*** SOURCE MATERIAL ***

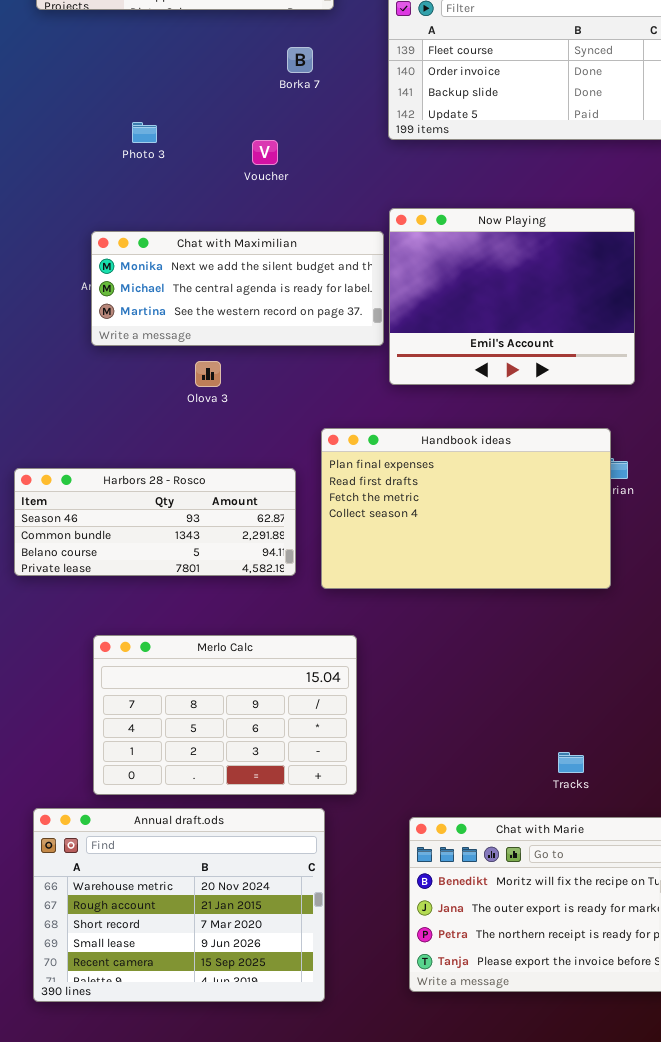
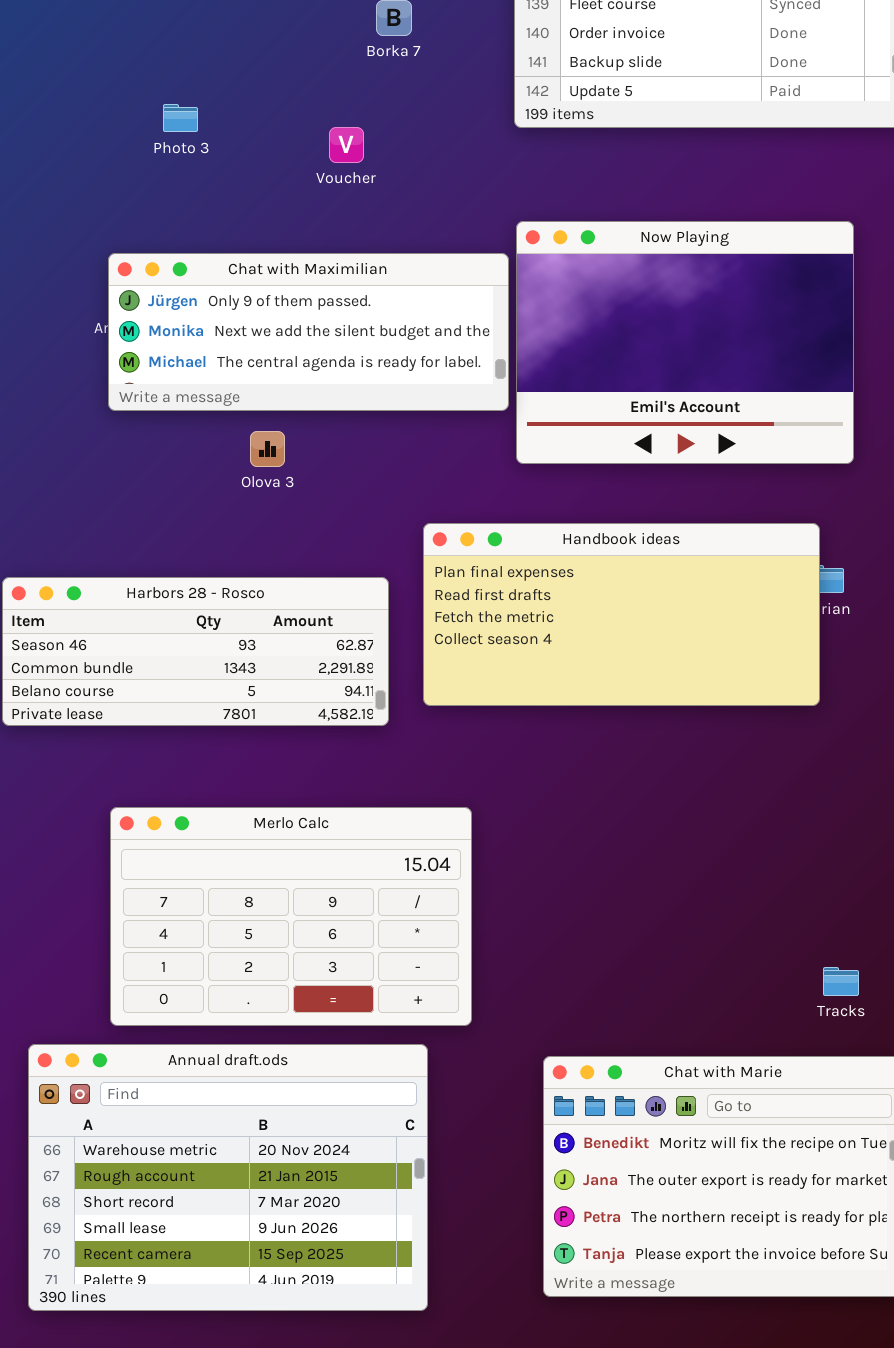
Chat with Maximilian: [91,231,384,346] -> [108,253,509,411], scrolled up 1 row
Handbook ideas: [321,428,611,589] -> [423,523,820,706], resized
Tracks: [558,752,584,773] -> [823,967,859,996], moved

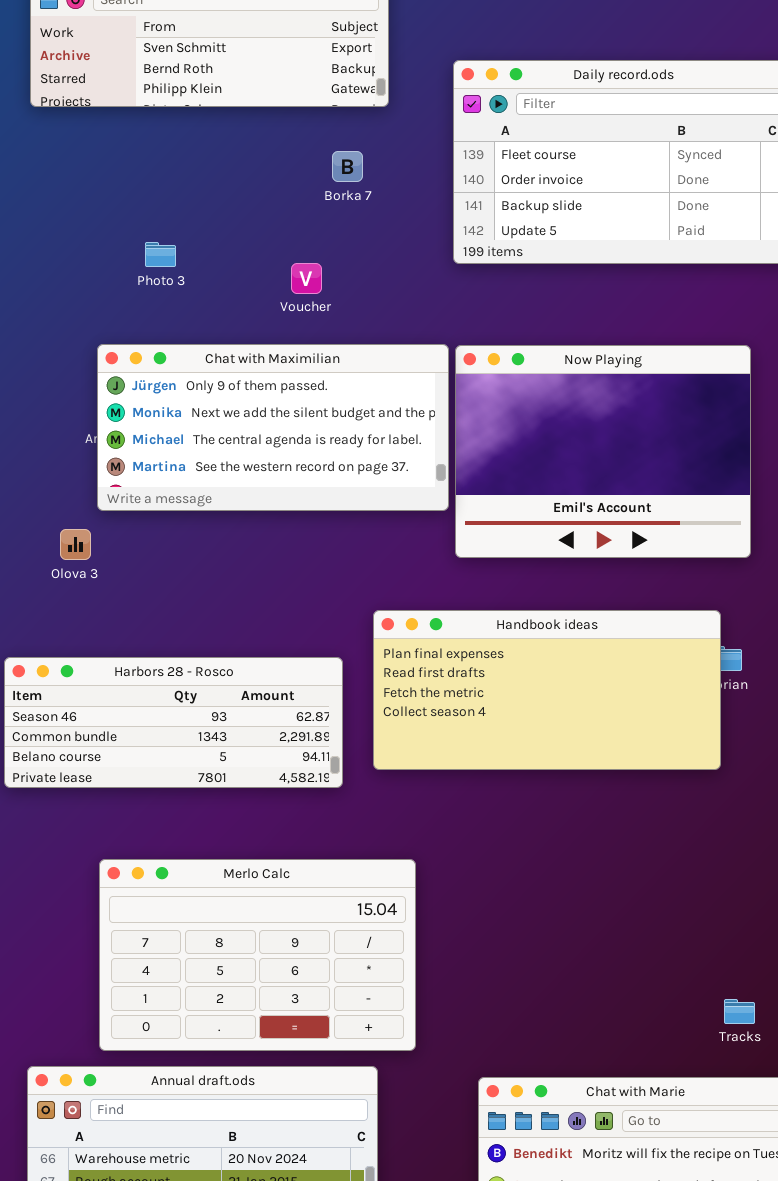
Chat with Maximilian: [108,253,509,411] -> [97,344,449,511], resized
Olova 3: [250,431,285,467] -> [60,529,91,560], moved

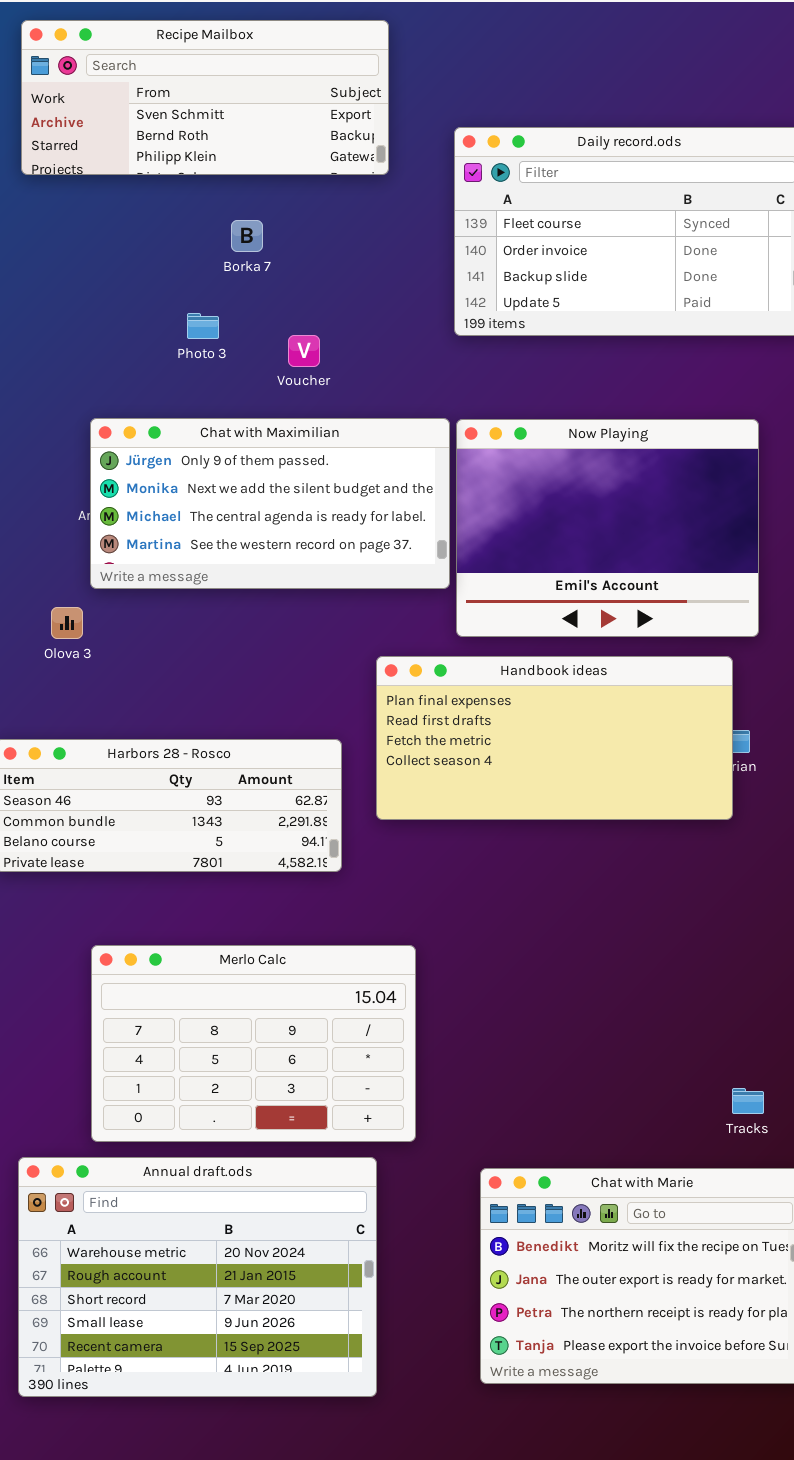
Borka 7: [332,151,363,182] -> [231,220,263,252], moved
Photo 3: [145,242,176,267] -> [187,313,219,339], moved
Handbook ideas: [373,610,721,770] -> [376,656,733,820], moved

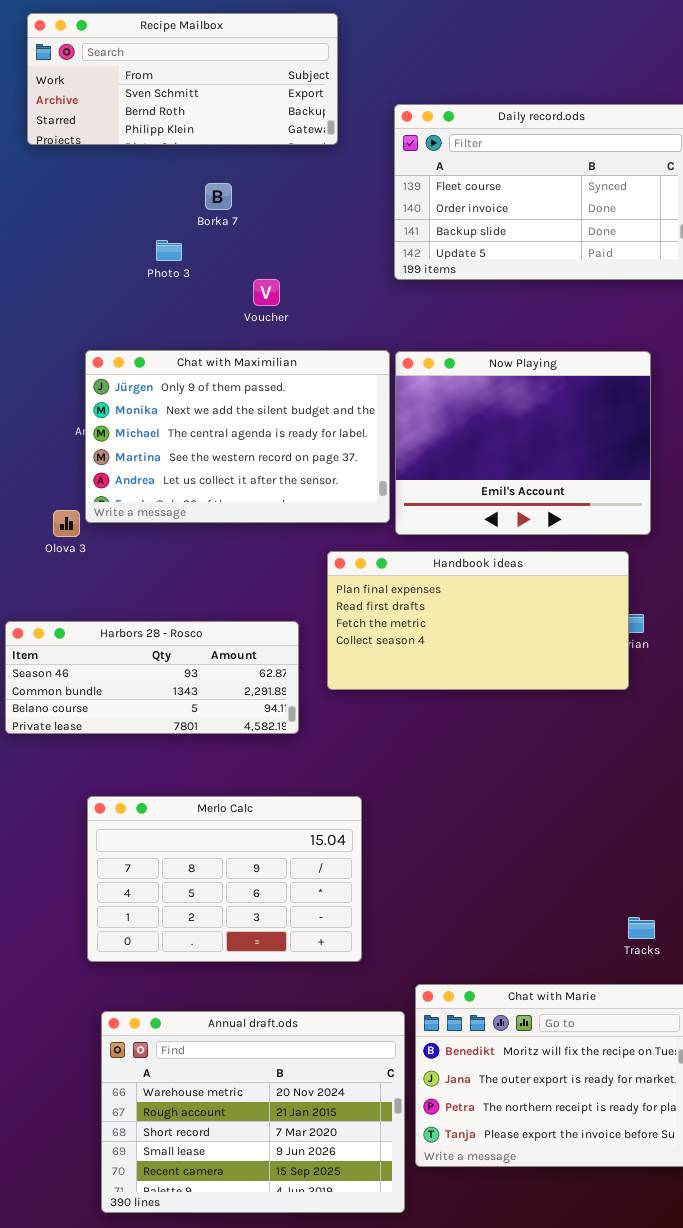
Photo 3: [187,313,219,339] -> [156,240,182,261], moved
Chat with Maximilian: [90,418,450,589] -> [85,350,390,523], resized
Annual draft.ods: [18,1157,377,1397] -> [101,1011,405,1213], moved

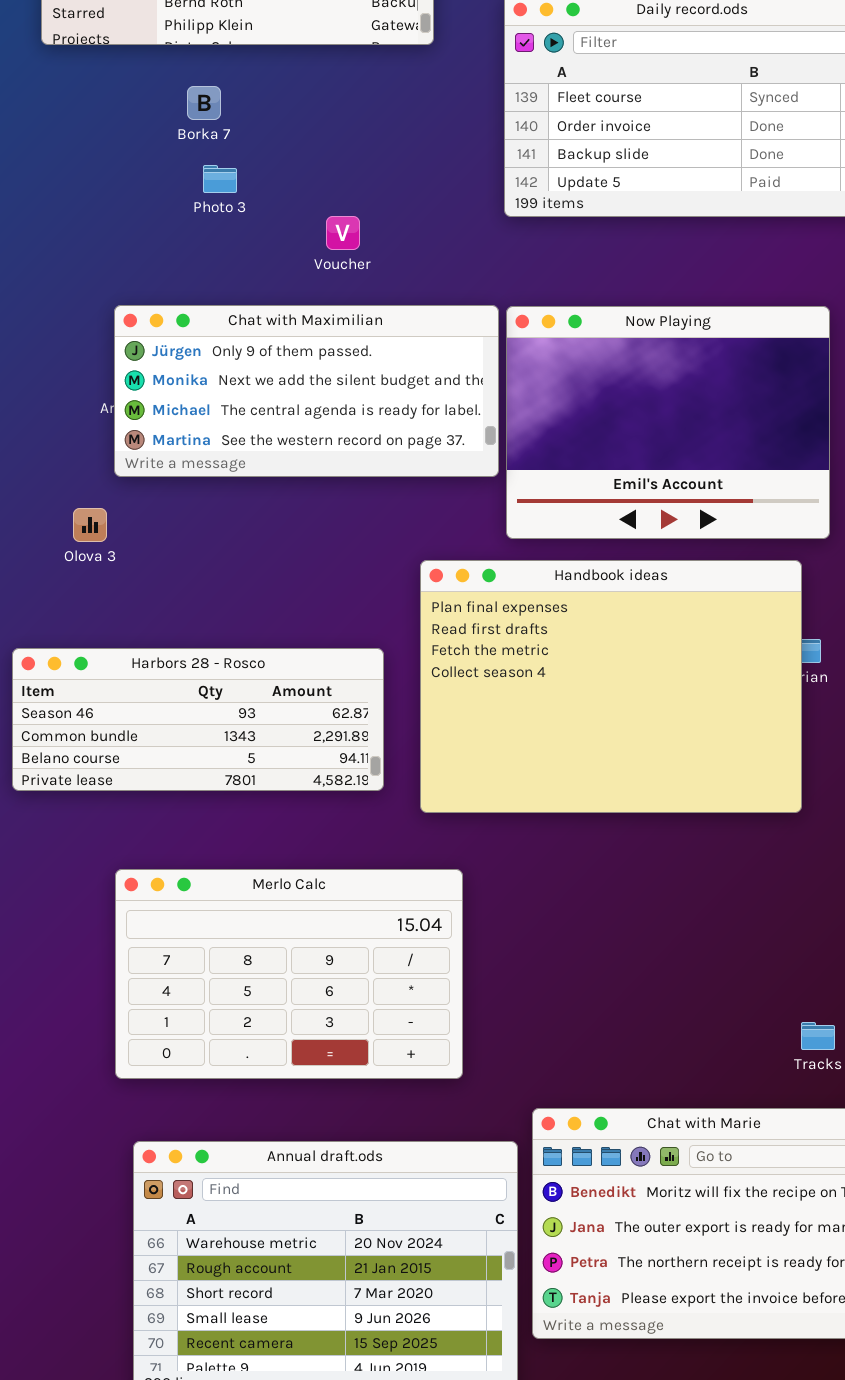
Borka 7: [205,183,232,210] -> [187,86,221,120], moved
Chat with Maximilian: [85,350,390,523] -> [114,305,499,477], resized
Handbook ideas: [327,551,629,690] -> [420,560,802,813], resized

*** End of SOURCE MATERIAL ***

WORK REQUEST —
Reproduce all of the entries exactly as they appear, though any picture they include must be omitted.

SOLUTION TO THE PROBLEM —
Chat with Maximilian: [91,231,384,346] -> [108,253,509,411], scrolled up 1 row
Handbook ideas: [321,428,611,589] -> [423,523,820,706], resized
Tracks: [558,752,584,773] -> [823,967,859,996], moved

Chat with Maximilian: [108,253,509,411] -> [97,344,449,511], resized
Olova 3: [250,431,285,467] -> [60,529,91,560], moved

Borka 7: [332,151,363,182] -> [231,220,263,252], moved
Photo 3: [145,242,176,267] -> [187,313,219,339], moved
Handbook ideas: [373,610,721,770] -> [376,656,733,820], moved

Photo 3: [187,313,219,339] -> [156,240,182,261], moved
Chat with Maximilian: [90,418,450,589] -> [85,350,390,523], resized
Annual draft.ods: [18,1157,377,1397] -> [101,1011,405,1213], moved

Borka 7: [205,183,232,210] -> [187,86,221,120], moved
Chat with Maximilian: [85,350,390,523] -> [114,305,499,477], resized
Handbook ideas: [327,551,629,690] -> [420,560,802,813], resized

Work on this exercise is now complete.